## What the task requires
Could you restate the data word for word and drop the pictures?

________________________________________

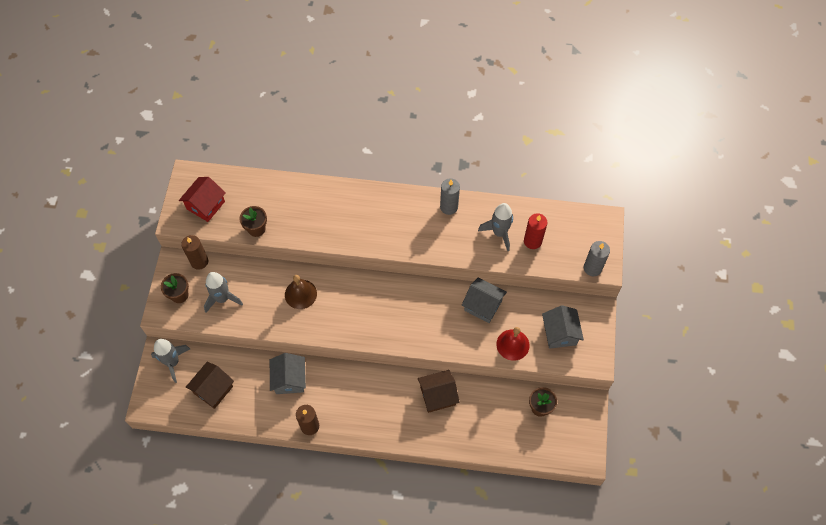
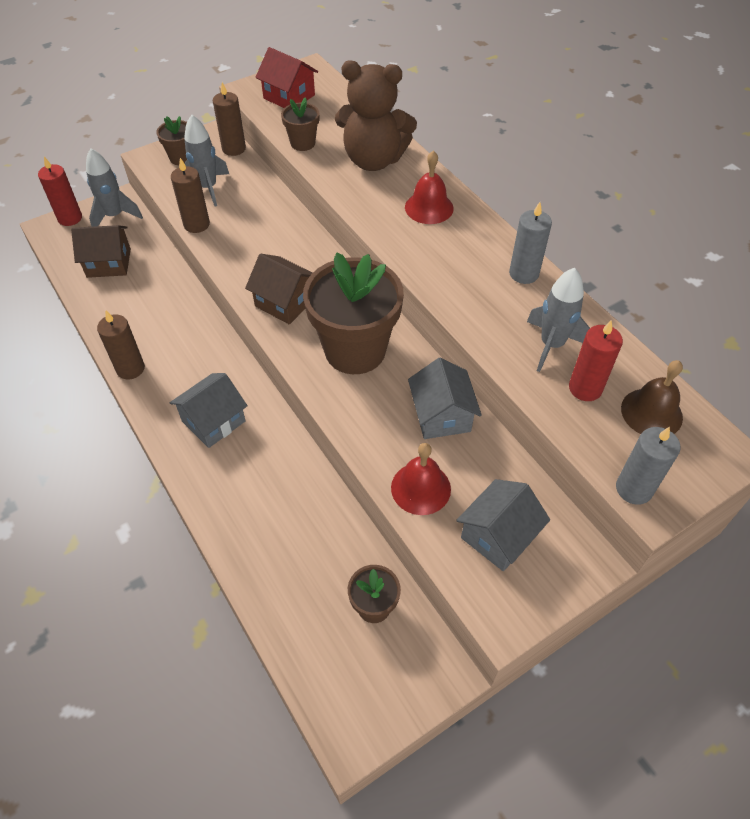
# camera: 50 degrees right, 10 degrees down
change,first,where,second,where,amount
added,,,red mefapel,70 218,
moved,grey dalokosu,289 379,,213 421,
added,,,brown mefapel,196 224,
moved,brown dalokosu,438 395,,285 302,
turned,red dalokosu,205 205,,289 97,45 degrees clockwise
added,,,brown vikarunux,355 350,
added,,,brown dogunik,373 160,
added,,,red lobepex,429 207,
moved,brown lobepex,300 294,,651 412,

________________________________________

## Solved exercise
# camera: 50 degrees right, 10 degrees down
change,first,where,second,where,amount
added,,,red mefapel,70 218,
moved,grey dalokosu,289 379,,213 421,
added,,,brown mefapel,196 224,
moved,brown dalokosu,438 395,,285 302,
turned,red dalokosu,205 205,,289 97,45 degrees clockwise
added,,,brown vikarunux,355 350,
added,,,brown dogunik,373 160,
added,,,red lobepex,429 207,
moved,brown lobepex,300 294,,651 412,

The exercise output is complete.